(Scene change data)

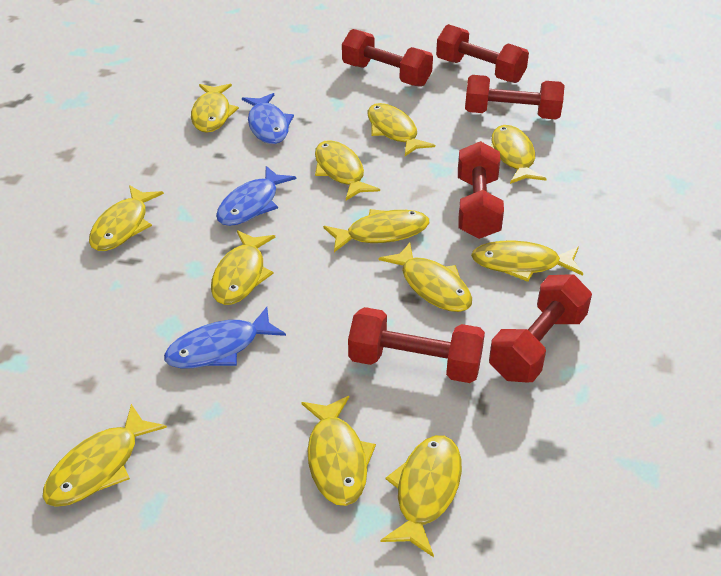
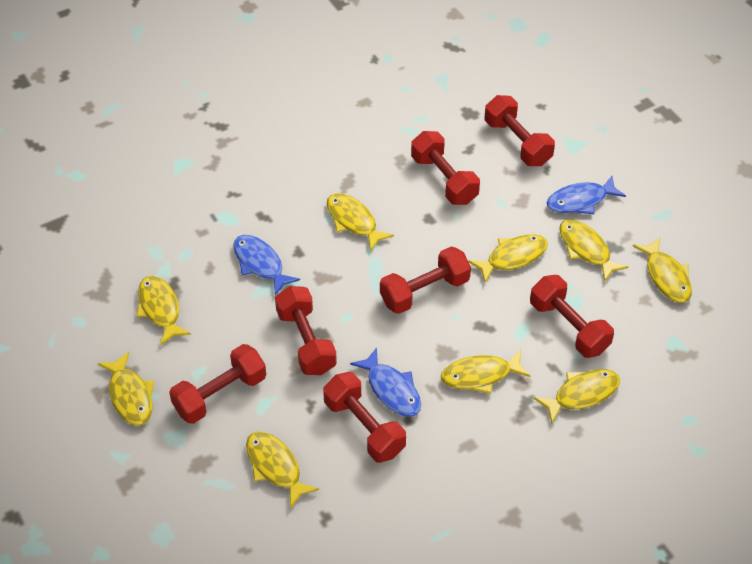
red dumbbell: 6 -> 7
yellow fish: 12 -> 9

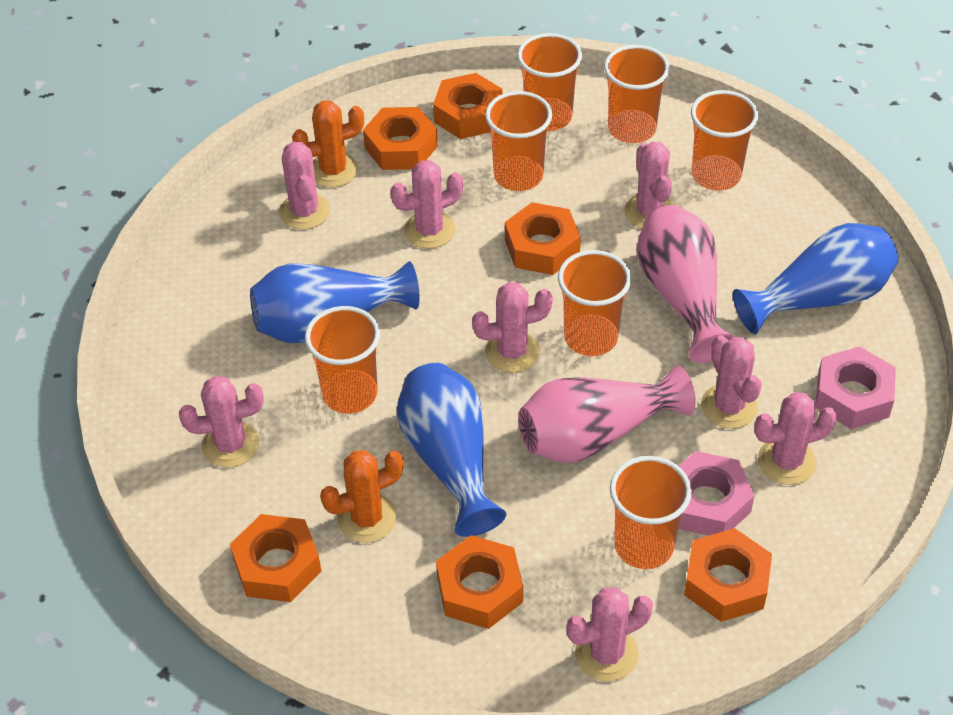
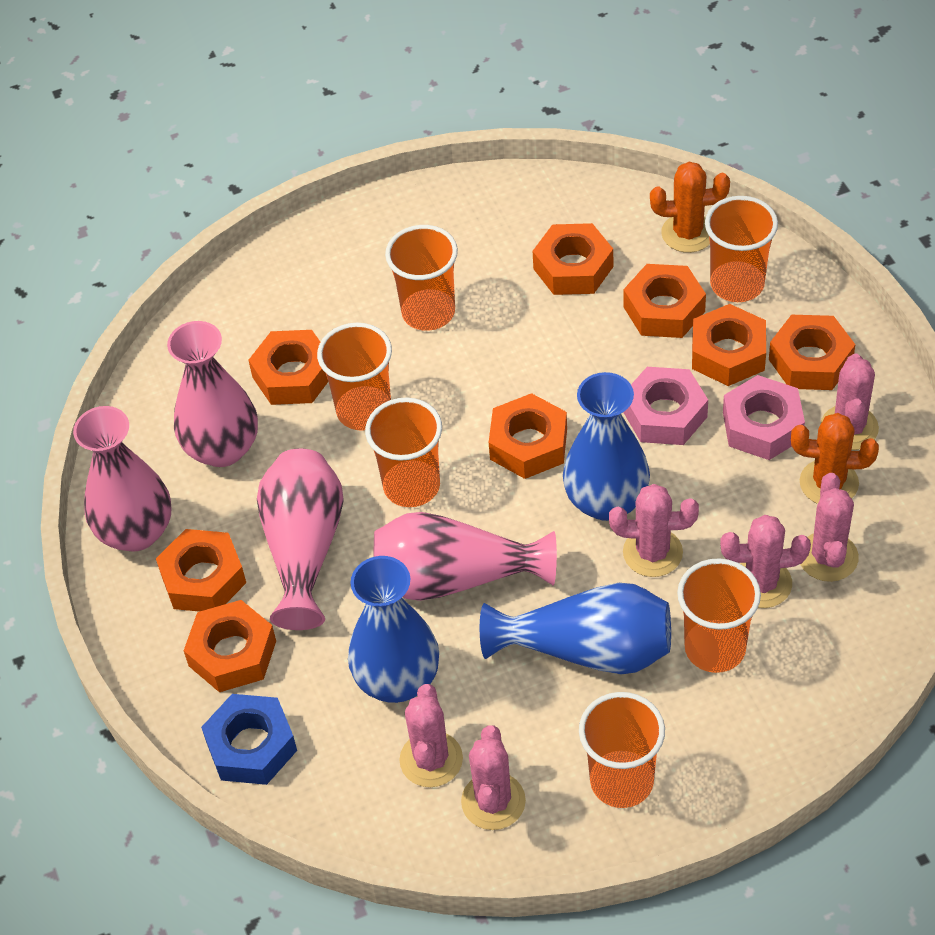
blue nut: 0 -> 1
orange cup: 7 -> 6
orange nut: 6 -> 8
pink cactus: 8 -> 6
pink vase: 2 -> 4

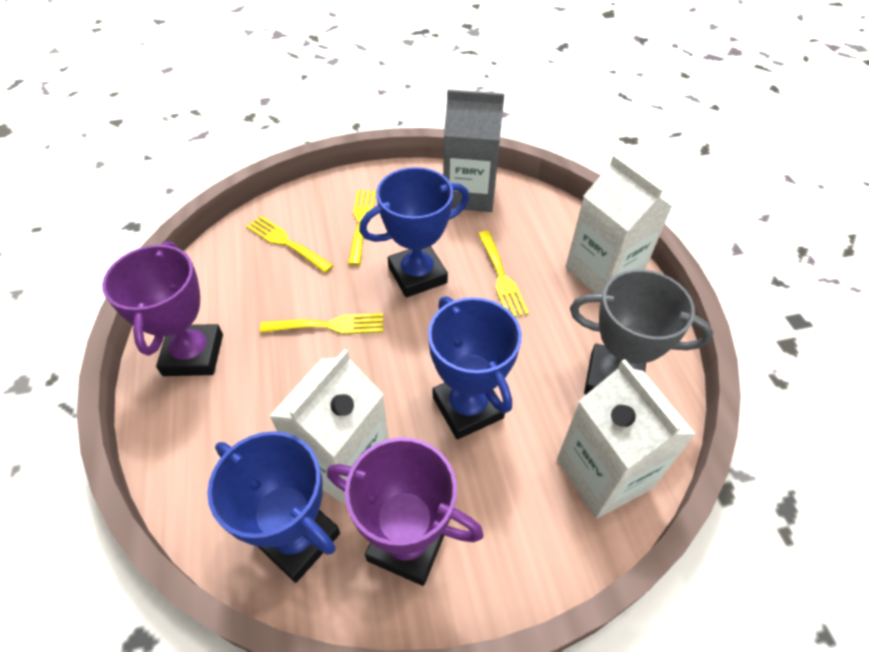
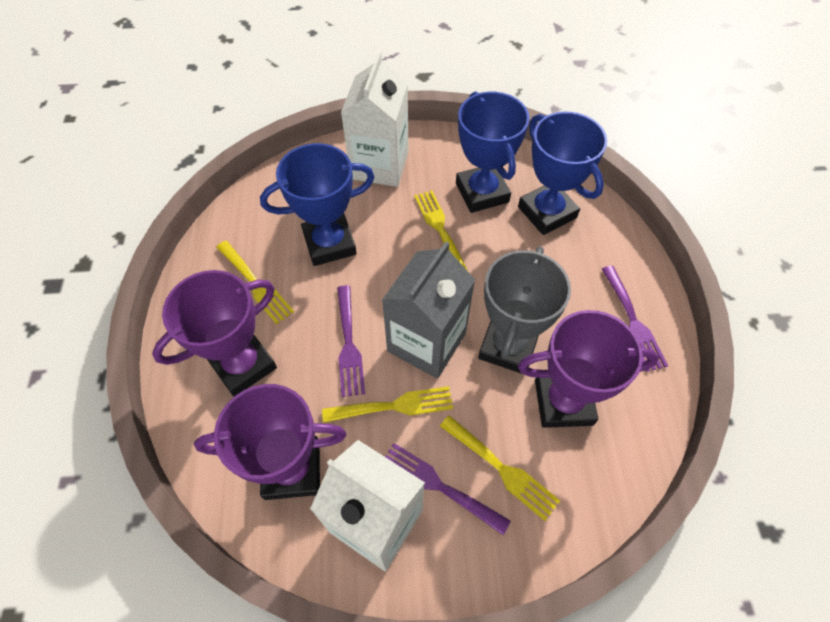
purple fork: 0 -> 3
purple trophy: 2 -> 3
white carton: 3 -> 2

* _EXERCISE DIRECTIONS_
When you copy the records above, keep every word exact and leave out the pictures they contain.

* _RESPONSE BELOW_
red dumbbell: 6 -> 7
yellow fish: 12 -> 9

blue nut: 0 -> 1
orange cup: 7 -> 6
orange nut: 6 -> 8
pink cactus: 8 -> 6
pink vase: 2 -> 4

purple fork: 0 -> 3
purple trophy: 2 -> 3
white carton: 3 -> 2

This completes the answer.